Exercise inputs:
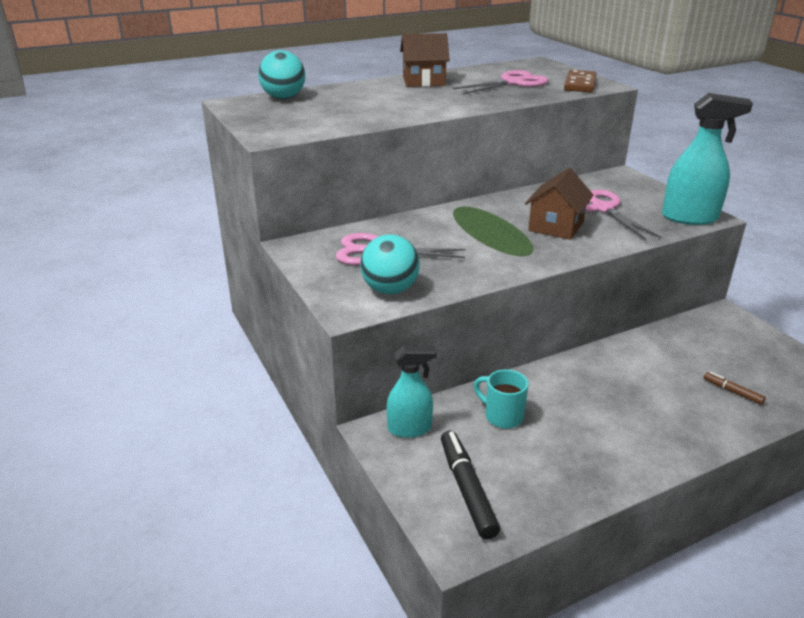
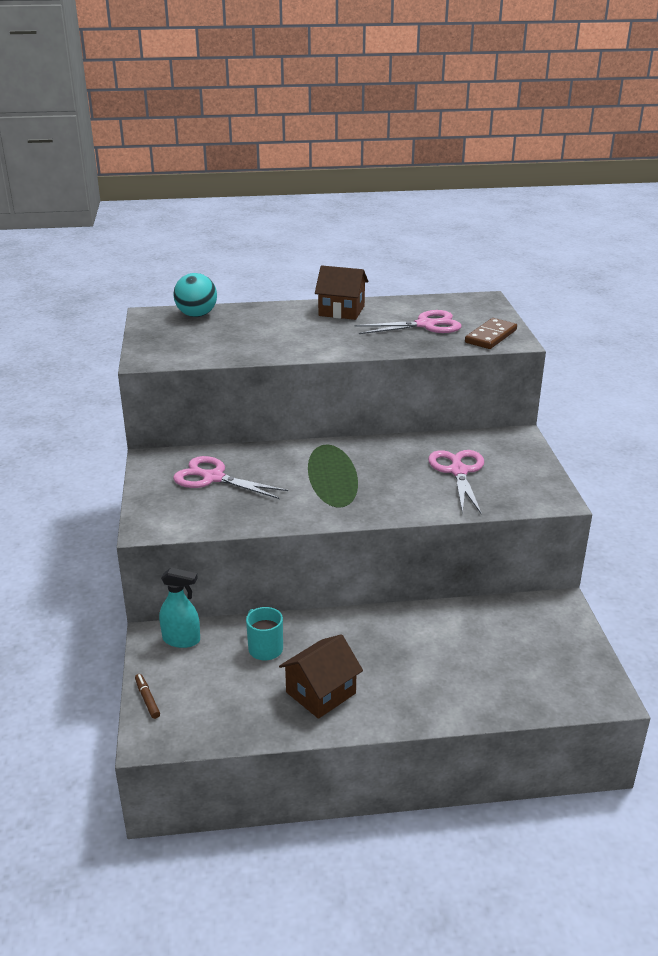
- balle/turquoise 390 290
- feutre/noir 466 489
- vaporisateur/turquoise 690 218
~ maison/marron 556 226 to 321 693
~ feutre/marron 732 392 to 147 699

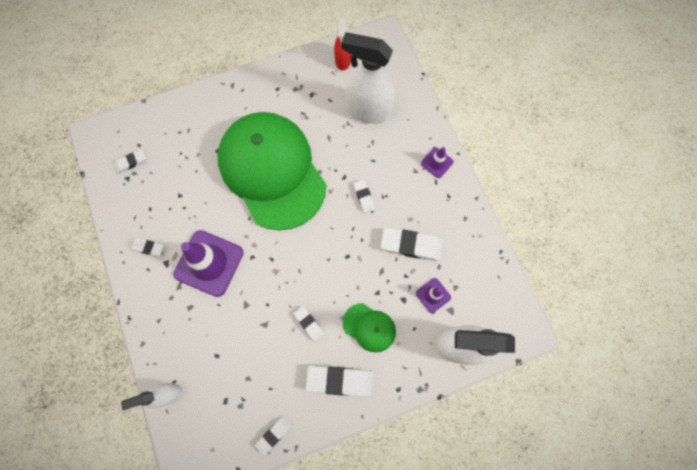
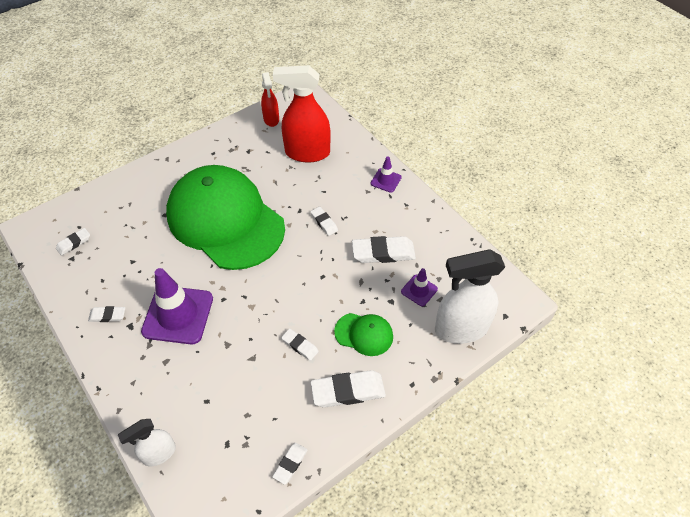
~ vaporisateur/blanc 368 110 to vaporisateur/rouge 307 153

* * *

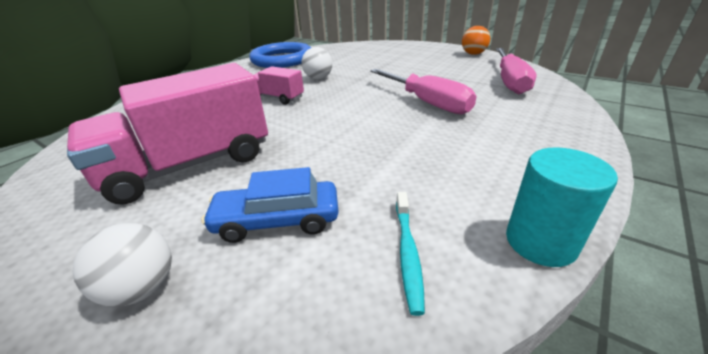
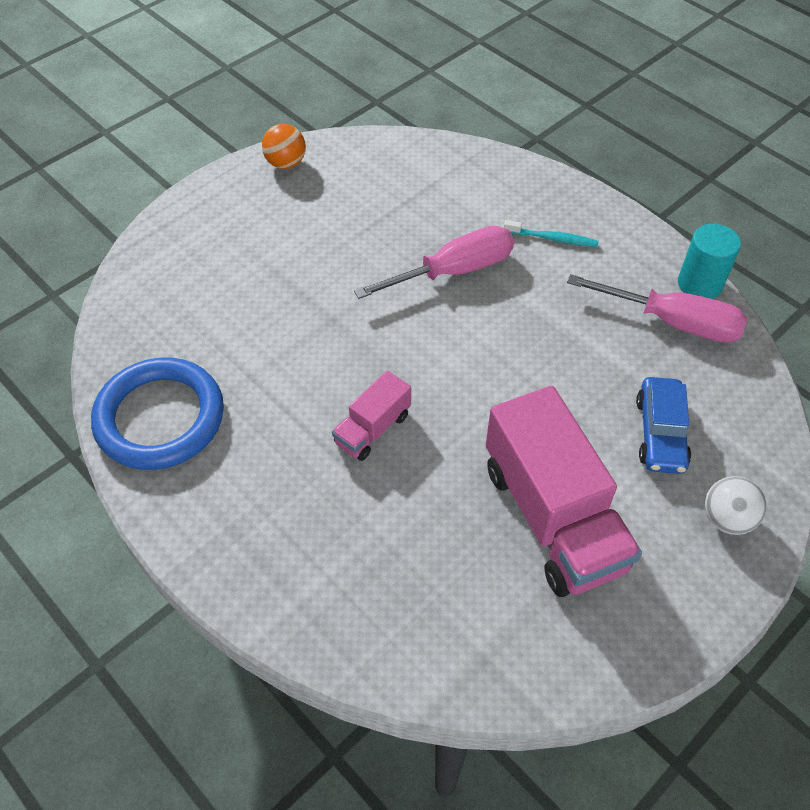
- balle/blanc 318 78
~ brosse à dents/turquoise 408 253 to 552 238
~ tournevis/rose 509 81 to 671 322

Assignment:
In the entries above, find the line that contains "- feutre/noir 466 489" and the line that contains "vaporisateur/rouge 307 153". Reproduce exactly those two lines and every line between them, but not the pictures.

Solution to this exercise:
- feutre/noir 466 489
- vaporisateur/turquoise 690 218
~ maison/marron 556 226 to 321 693
~ feutre/marron 732 392 to 147 699

~ vaporisateur/blanc 368 110 to vaporisateur/rouge 307 153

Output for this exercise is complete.